**TASK INSTRUCTIONS:** The reply has to contain each record exactly as written.

**GIVEN ENTRIES:**

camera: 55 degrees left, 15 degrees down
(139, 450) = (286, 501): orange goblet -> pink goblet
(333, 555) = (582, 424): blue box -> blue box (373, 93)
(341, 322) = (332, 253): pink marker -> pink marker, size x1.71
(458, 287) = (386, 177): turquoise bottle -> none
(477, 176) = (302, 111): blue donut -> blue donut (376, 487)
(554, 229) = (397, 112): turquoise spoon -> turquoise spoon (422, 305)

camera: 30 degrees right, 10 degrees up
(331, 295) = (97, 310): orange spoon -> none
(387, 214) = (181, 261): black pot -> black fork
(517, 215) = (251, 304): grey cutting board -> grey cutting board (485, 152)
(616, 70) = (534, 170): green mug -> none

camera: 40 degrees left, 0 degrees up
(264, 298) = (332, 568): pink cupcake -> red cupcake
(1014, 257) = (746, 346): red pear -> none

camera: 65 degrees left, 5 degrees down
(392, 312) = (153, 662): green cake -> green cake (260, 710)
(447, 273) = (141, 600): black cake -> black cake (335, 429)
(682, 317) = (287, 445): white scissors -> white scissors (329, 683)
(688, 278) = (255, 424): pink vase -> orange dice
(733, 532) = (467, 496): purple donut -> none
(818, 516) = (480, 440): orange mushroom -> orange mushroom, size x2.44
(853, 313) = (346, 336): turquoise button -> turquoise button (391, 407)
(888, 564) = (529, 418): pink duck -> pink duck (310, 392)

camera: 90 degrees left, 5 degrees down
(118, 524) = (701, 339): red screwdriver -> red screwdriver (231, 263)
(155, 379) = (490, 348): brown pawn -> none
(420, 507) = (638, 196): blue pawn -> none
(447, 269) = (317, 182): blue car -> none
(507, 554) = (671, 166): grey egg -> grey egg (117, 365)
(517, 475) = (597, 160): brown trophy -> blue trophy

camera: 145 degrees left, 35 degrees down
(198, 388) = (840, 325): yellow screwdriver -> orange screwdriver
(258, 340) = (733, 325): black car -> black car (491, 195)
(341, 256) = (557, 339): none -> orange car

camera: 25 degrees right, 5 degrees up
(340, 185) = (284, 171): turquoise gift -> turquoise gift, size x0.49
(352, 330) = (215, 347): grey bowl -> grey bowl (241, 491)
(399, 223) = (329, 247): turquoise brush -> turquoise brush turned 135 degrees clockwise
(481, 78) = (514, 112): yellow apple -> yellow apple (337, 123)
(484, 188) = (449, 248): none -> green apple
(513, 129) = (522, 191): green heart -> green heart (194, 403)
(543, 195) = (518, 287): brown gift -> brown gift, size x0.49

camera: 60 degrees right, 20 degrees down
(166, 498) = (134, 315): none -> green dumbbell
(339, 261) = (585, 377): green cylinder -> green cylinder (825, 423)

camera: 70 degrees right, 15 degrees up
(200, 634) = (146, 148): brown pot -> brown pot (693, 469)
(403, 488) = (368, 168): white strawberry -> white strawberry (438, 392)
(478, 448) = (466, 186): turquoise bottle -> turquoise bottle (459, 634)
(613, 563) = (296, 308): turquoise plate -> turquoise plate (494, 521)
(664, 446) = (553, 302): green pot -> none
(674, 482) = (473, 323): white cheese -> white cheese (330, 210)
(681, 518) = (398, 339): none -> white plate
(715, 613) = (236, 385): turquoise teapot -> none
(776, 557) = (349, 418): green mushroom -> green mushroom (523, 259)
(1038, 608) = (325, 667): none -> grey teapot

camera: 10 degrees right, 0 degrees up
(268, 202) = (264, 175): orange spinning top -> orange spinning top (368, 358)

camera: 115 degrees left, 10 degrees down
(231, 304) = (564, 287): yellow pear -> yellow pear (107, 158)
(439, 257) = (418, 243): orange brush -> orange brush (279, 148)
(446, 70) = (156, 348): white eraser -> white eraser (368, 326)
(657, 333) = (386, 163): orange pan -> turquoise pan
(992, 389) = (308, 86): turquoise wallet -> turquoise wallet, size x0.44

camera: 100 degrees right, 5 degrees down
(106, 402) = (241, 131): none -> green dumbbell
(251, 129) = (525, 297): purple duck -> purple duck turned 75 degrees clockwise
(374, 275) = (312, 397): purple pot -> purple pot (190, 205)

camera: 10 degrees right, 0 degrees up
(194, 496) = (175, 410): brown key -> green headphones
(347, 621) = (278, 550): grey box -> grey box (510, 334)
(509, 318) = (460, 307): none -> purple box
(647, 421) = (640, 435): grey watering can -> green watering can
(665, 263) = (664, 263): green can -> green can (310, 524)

**THE COMPLETED TASK:**
camera: 55 degrees left, 15 degrees down
(139, 450) = (286, 501): orange goblet -> pink goblet
(333, 555) = (582, 424): blue box -> blue box (373, 93)
(341, 322) = (332, 253): pink marker -> pink marker, size x1.71
(458, 287) = (386, 177): turquoise bottle -> none
(477, 176) = (302, 111): blue donut -> blue donut (376, 487)
(554, 229) = (397, 112): turquoise spoon -> turquoise spoon (422, 305)

camera: 30 degrees right, 10 degrees up
(331, 295) = (97, 310): orange spoon -> none
(387, 214) = (181, 261): black pot -> black fork
(517, 215) = (251, 304): grey cutting board -> grey cutting board (485, 152)
(616, 70) = (534, 170): green mug -> none

camera: 40 degrees left, 0 degrees up
(264, 298) = (332, 568): pink cupcake -> red cupcake
(1014, 257) = (746, 346): red pear -> none

camera: 65 degrees left, 5 degrees down
(392, 312) = (153, 662): green cake -> green cake (260, 710)
(447, 273) = (141, 600): black cake -> black cake (335, 429)
(682, 317) = (287, 445): white scissors -> white scissors (329, 683)
(688, 278) = (255, 424): pink vase -> orange dice
(733, 532) = (467, 496): purple donut -> none
(818, 516) = (480, 440): orange mushroom -> orange mushroom, size x2.44
(853, 313) = (346, 336): turquoise button -> turquoise button (391, 407)
(888, 564) = (529, 418): pink duck -> pink duck (310, 392)

camera: 90 degrees left, 5 degrees down
(118, 524) = (701, 339): red screwdriver -> red screwdriver (231, 263)
(155, 379) = (490, 348): brown pawn -> none
(420, 507) = (638, 196): blue pawn -> none
(447, 269) = (317, 182): blue car -> none
(507, 554) = (671, 166): grey egg -> grey egg (117, 365)
(517, 475) = (597, 160): brown trophy -> blue trophy

camera: 145 degrees left, 35 degrees down
(198, 388) = (840, 325): yellow screwdriver -> orange screwdriver
(258, 340) = (733, 325): black car -> black car (491, 195)
(341, 256) = (557, 339): none -> orange car

camera: 25 degrees right, 5 degrees up
(340, 185) = (284, 171): turquoise gift -> turquoise gift, size x0.49
(352, 330) = (215, 347): grey bowl -> grey bowl (241, 491)
(399, 223) = (329, 247): turquoise brush -> turquoise brush turned 135 degrees clockwise
(481, 78) = (514, 112): yellow apple -> yellow apple (337, 123)
(484, 188) = (449, 248): none -> green apple
(513, 129) = (522, 191): green heart -> green heart (194, 403)
(543, 195) = (518, 287): brown gift -> brown gift, size x0.49

camera: 60 degrees right, 20 degrees down
(166, 498) = (134, 315): none -> green dumbbell
(339, 261) = (585, 377): green cylinder -> green cylinder (825, 423)

camera: 70 degrees right, 15 degrees up
(200, 634) = (146, 148): brown pot -> brown pot (693, 469)
(403, 488) = (368, 168): white strawberry -> white strawberry (438, 392)
(478, 448) = (466, 186): turquoise bottle -> turquoise bottle (459, 634)
(613, 563) = (296, 308): turquoise plate -> turquoise plate (494, 521)
(664, 446) = (553, 302): green pot -> none
(674, 482) = (473, 323): white cheese -> white cheese (330, 210)
(681, 518) = (398, 339): none -> white plate
(715, 613) = (236, 385): turquoise teapot -> none
(776, 557) = (349, 418): green mushroom -> green mushroom (523, 259)
(1038, 608) = (325, 667): none -> grey teapot

camera: 10 degrees right, 0 degrees up
(268, 202) = (264, 175): orange spinning top -> orange spinning top (368, 358)

camera: 115 degrees left, 10 degrees down
(231, 304) = (564, 287): yellow pear -> yellow pear (107, 158)
(439, 257) = (418, 243): orange brush -> orange brush (279, 148)
(446, 70) = (156, 348): white eraser -> white eraser (368, 326)
(657, 333) = (386, 163): orange pan -> turquoise pan
(992, 389) = (308, 86): turquoise wallet -> turquoise wallet, size x0.44

camera: 100 degrees right, 5 degrees down
(106, 402) = (241, 131): none -> green dumbbell
(251, 129) = (525, 297): purple duck -> purple duck turned 75 degrees clockwise
(374, 275) = (312, 397): purple pot -> purple pot (190, 205)

camera: 10 degrees right, 0 degrees up
(194, 496) = (175, 410): brown key -> green headphones
(347, 621) = (278, 550): grey box -> grey box (510, 334)
(509, 318) = (460, 307): none -> purple box
(647, 421) = (640, 435): grey watering can -> green watering can
(665, 263) = (664, 263): green can -> green can (310, 524)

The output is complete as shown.